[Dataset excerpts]
● ● ● ● ● ● ●
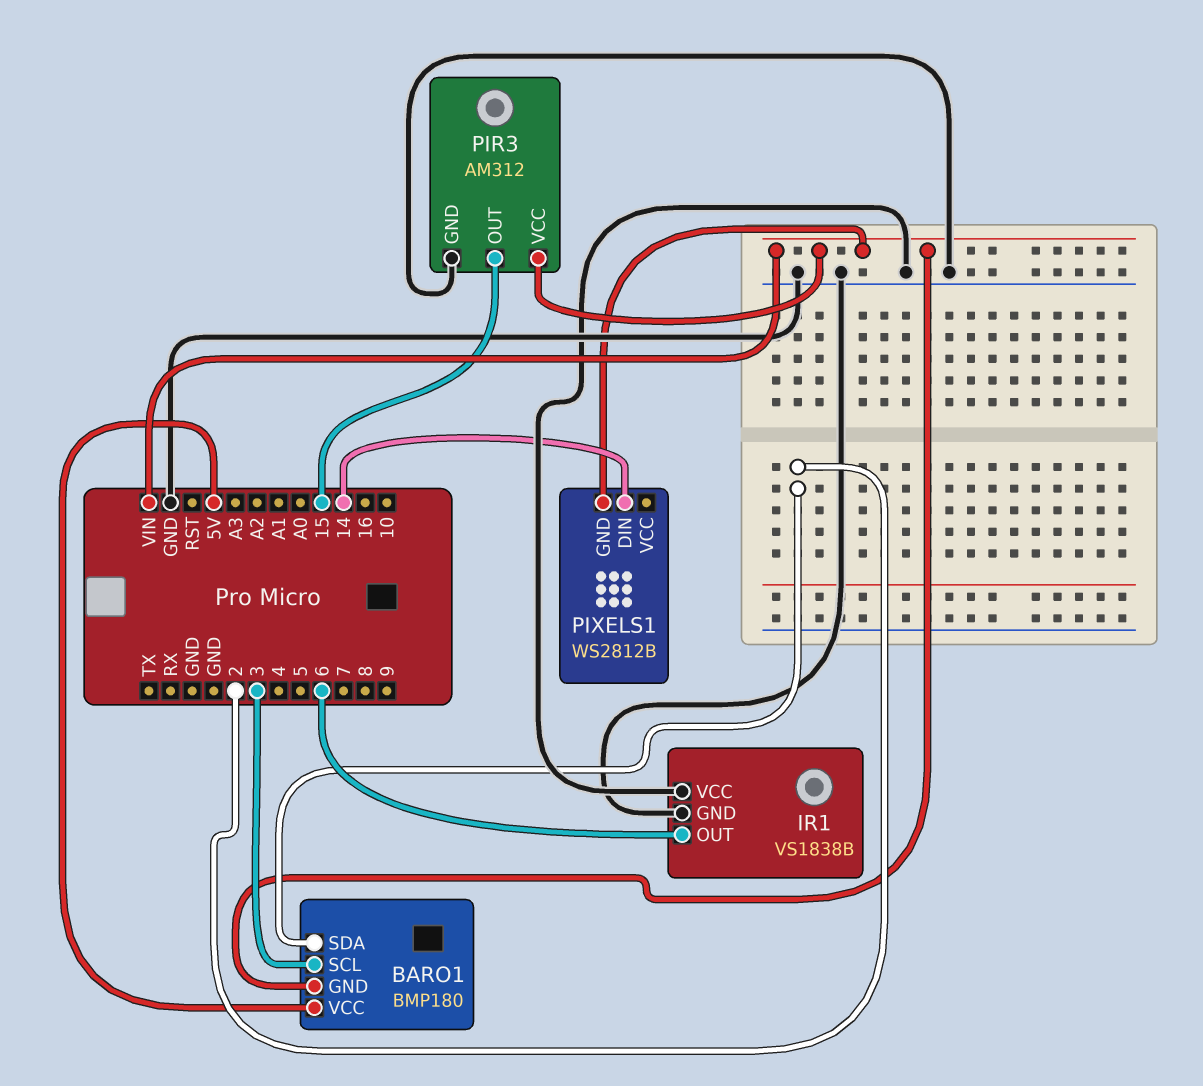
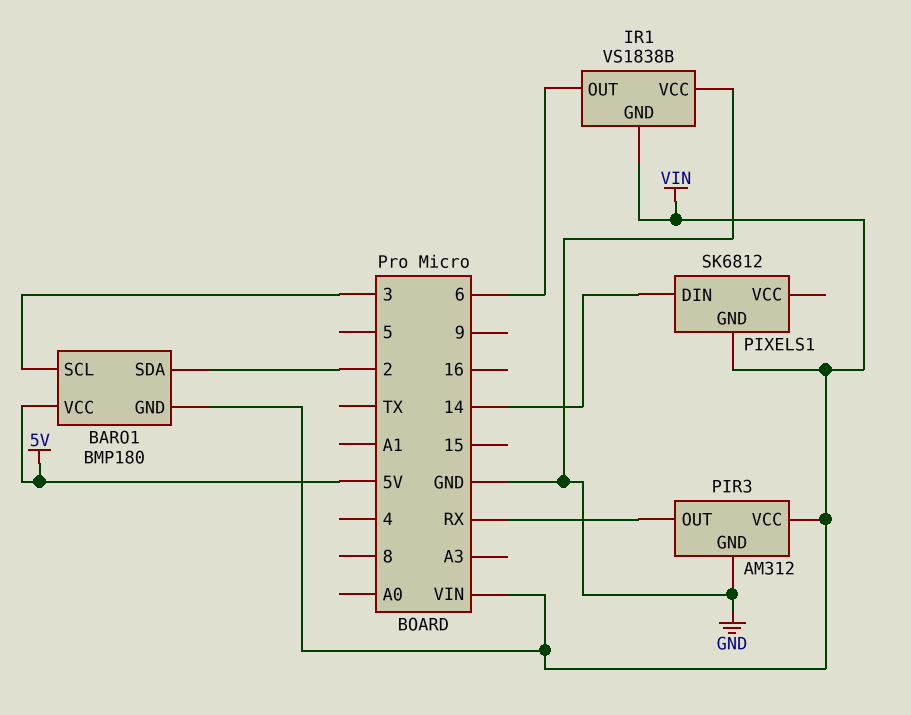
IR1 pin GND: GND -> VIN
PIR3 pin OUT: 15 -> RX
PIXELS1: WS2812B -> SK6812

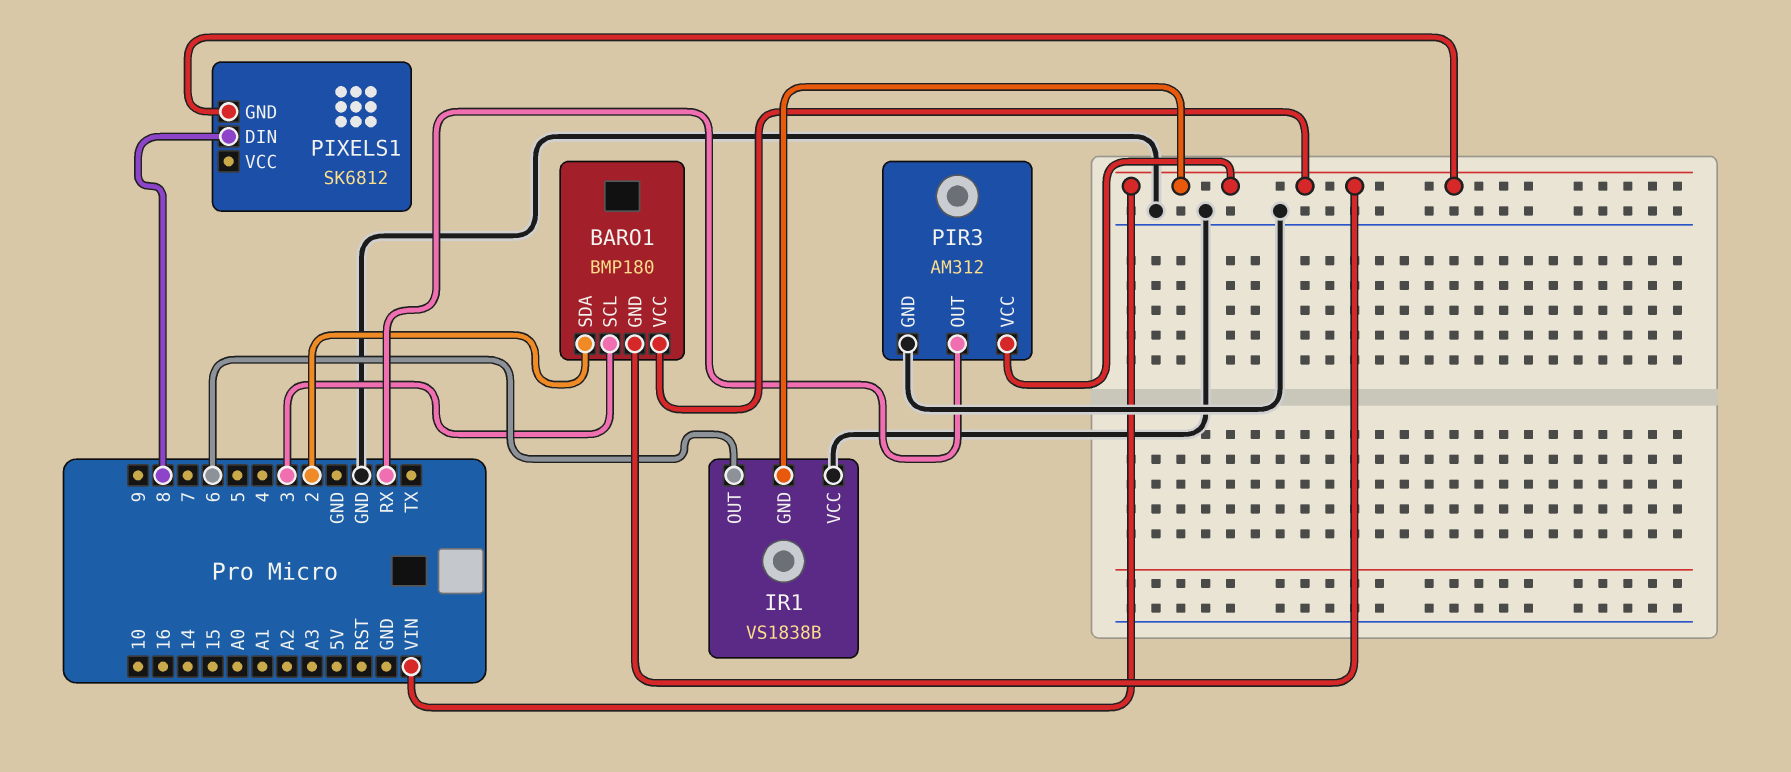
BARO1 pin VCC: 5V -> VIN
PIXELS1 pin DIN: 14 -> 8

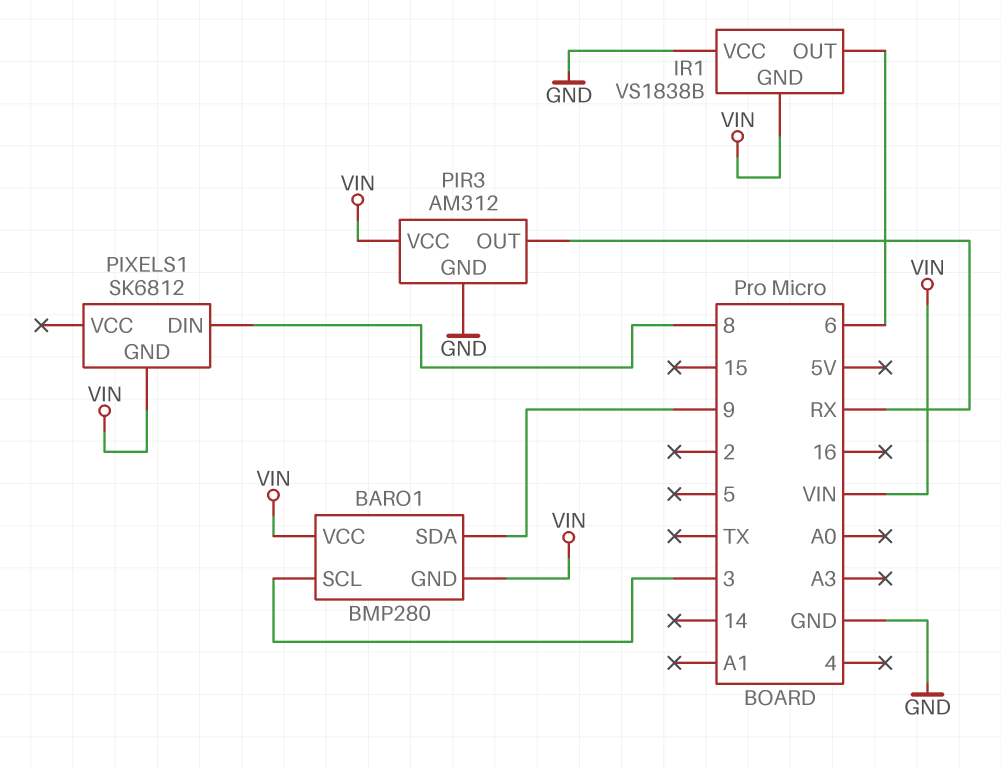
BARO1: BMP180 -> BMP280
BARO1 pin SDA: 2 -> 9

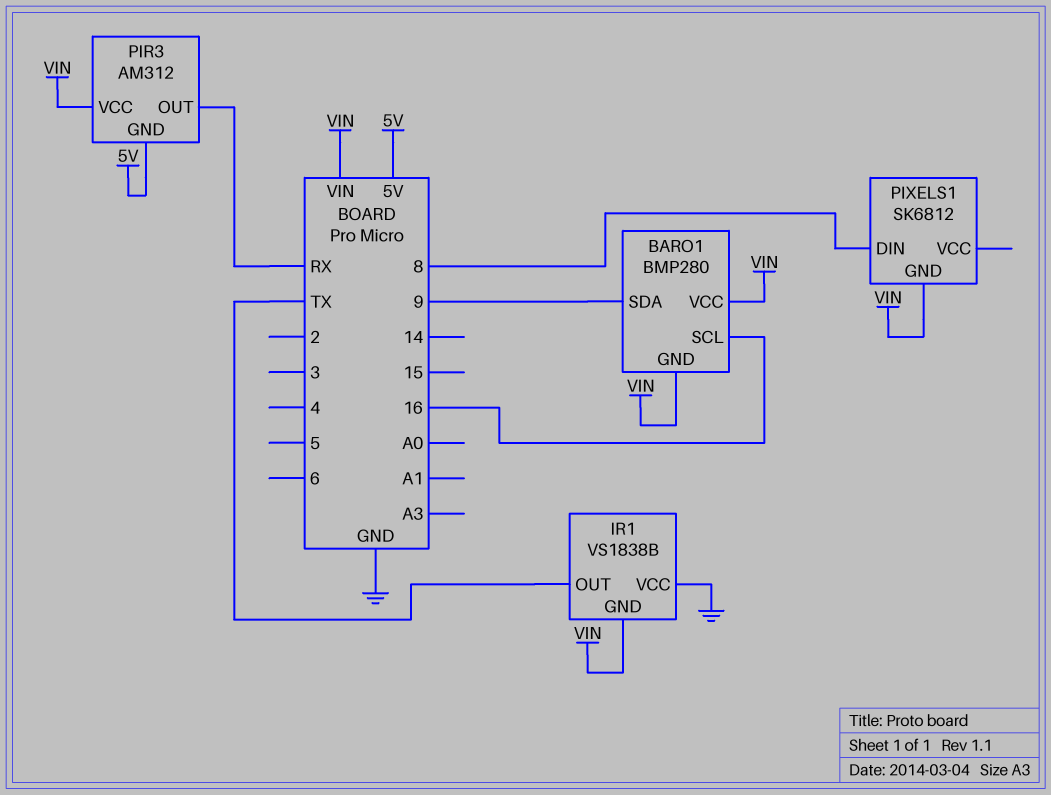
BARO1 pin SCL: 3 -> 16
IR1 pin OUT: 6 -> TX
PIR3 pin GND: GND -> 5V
● ● ● ● ● ● ●
== YOUR TASK ==
Repeat the data exactly as written, but without the pictures.

== WRITTEN SOLUTION ==
IR1 pin GND: GND -> VIN
PIR3 pin OUT: 15 -> RX
PIXELS1: WS2812B -> SK6812

BARO1 pin VCC: 5V -> VIN
PIXELS1 pin DIN: 14 -> 8

BARO1: BMP180 -> BMP280
BARO1 pin SDA: 2 -> 9

BARO1 pin SCL: 3 -> 16
IR1 pin OUT: 6 -> TX
PIR3 pin GND: GND -> 5V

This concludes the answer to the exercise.